__TASK TO CARRY OUT__.
After finding the line with "turquoise fish: 0 -> 3" in the data below, set down exactly each line through the one with "yellow fish: 6 -> 1", inclusive, and stop there.

__AVAILABLE DATA__.
:::

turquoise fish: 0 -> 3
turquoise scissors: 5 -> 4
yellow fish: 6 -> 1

:::

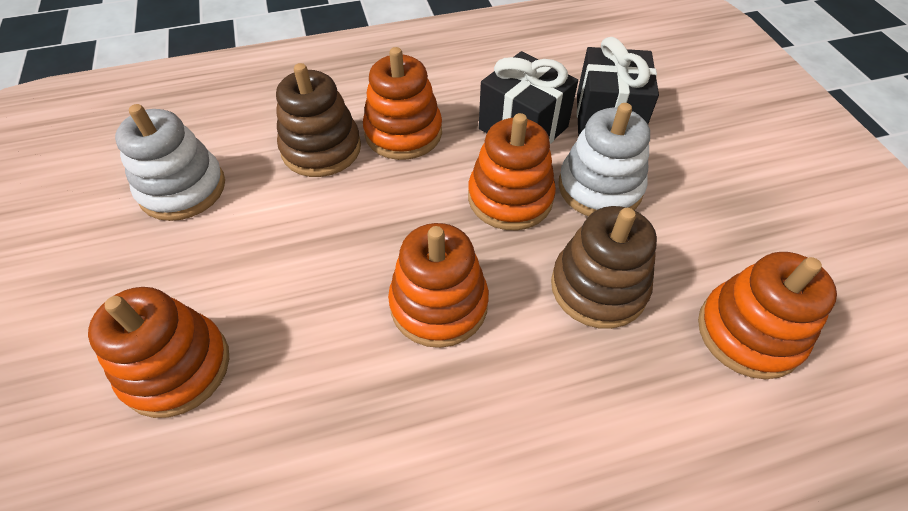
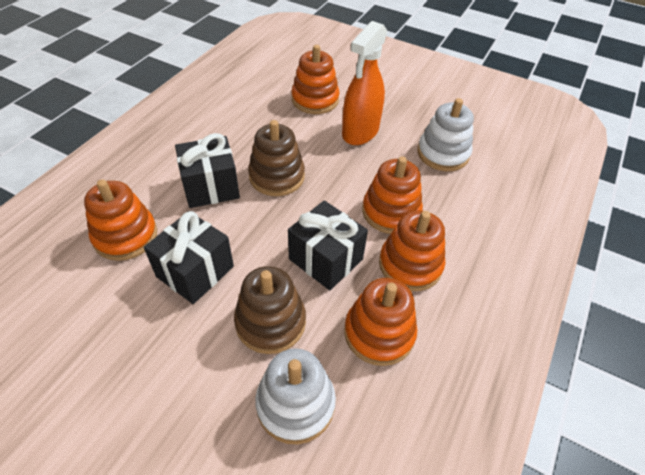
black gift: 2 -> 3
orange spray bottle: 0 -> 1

:::

__ANSWER SPACE__.
turquoise fish: 0 -> 3
turquoise scissors: 5 -> 4
yellow fish: 6 -> 1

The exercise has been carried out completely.